**EXERCISE AIM:** If a line of the records holds the word "minus", copy it out.

(Items from a data source)
+---+

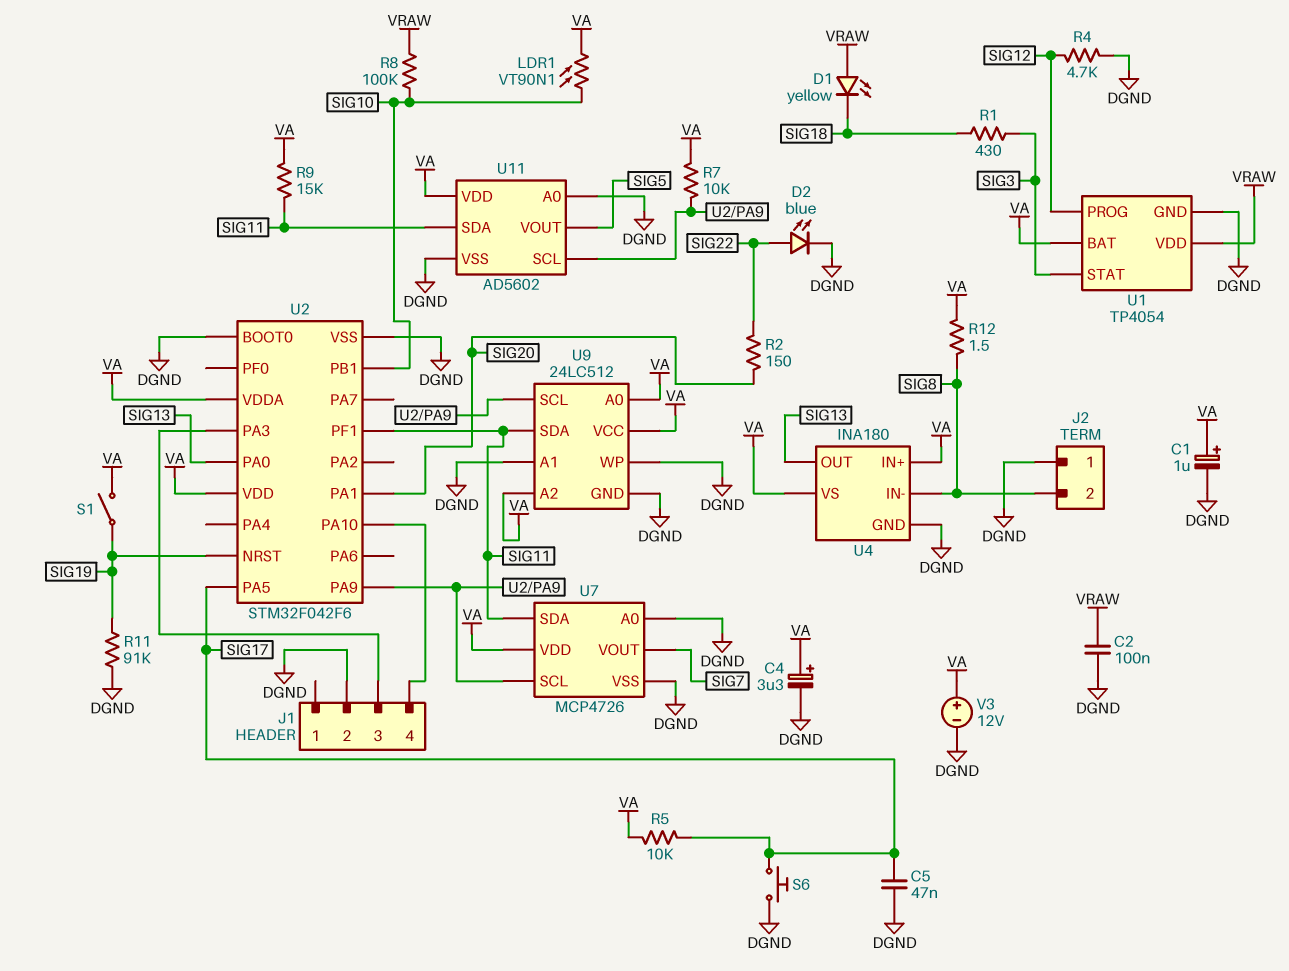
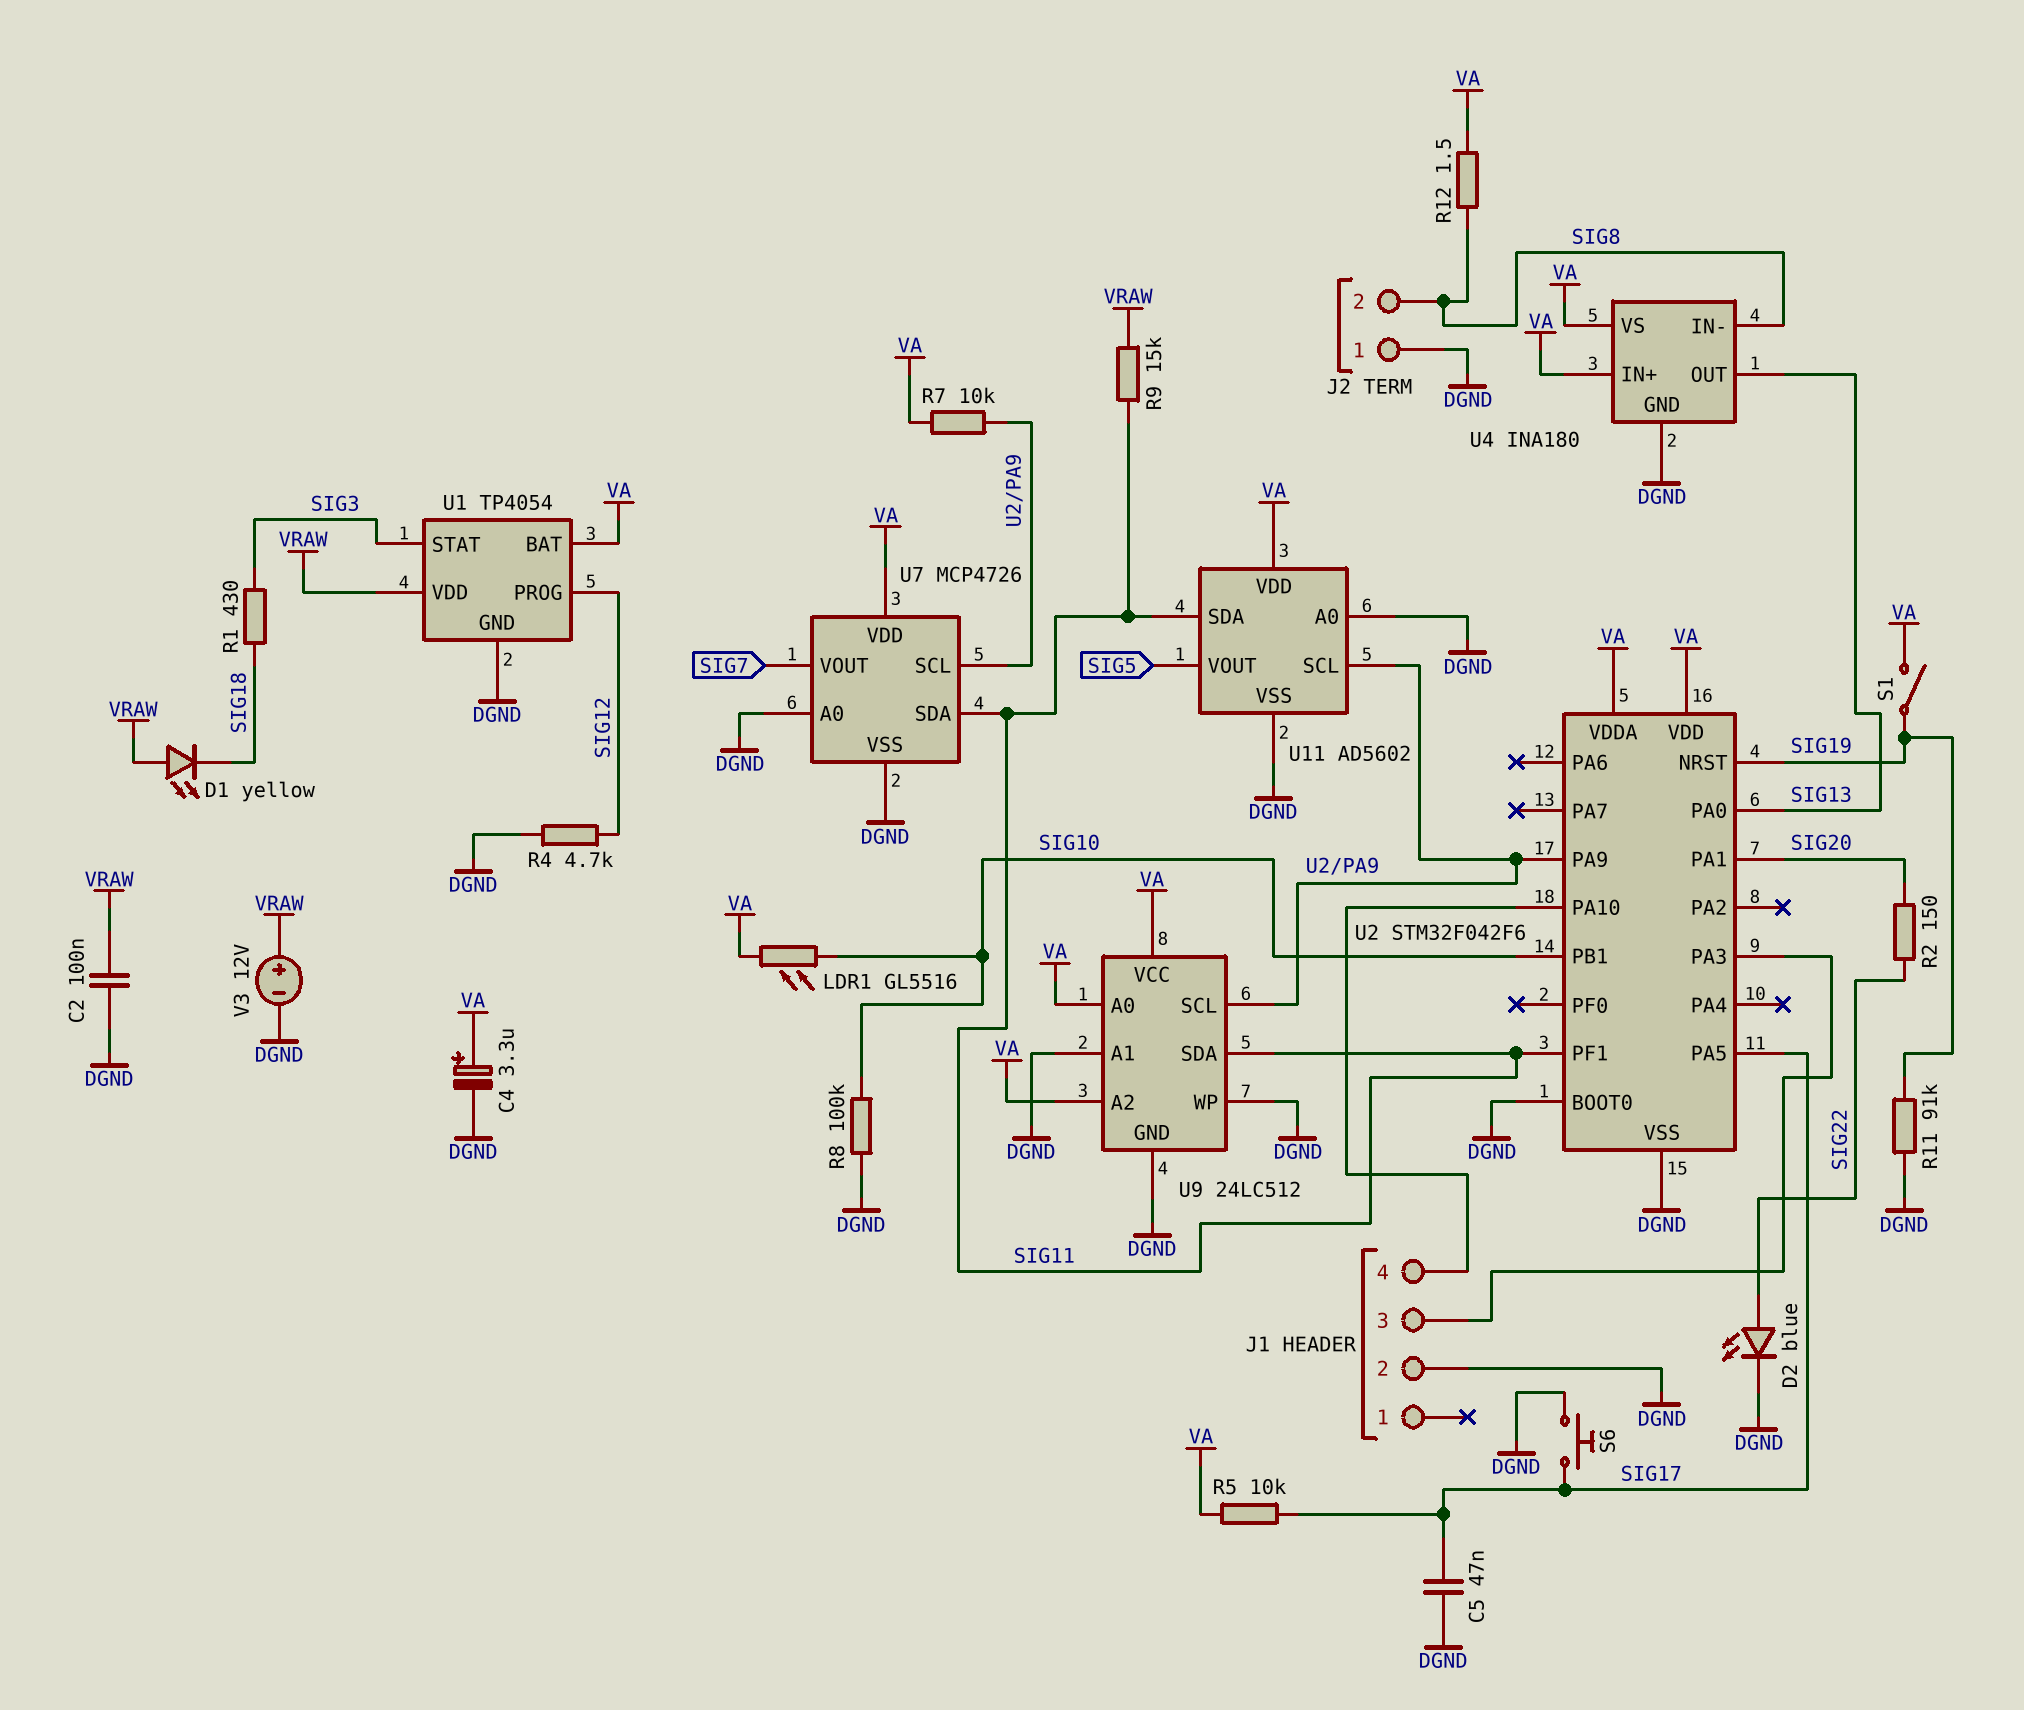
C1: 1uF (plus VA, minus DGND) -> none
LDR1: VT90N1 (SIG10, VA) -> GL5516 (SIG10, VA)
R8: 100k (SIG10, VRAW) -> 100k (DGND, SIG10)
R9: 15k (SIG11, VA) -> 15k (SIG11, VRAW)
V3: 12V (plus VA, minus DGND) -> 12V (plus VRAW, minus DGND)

+---+

**RESULT BELOW:**
C1: 1uF (plus VA, minus DGND) -> none
V3: 12V (plus VA, minus DGND) -> 12V (plus VRAW, minus DGND)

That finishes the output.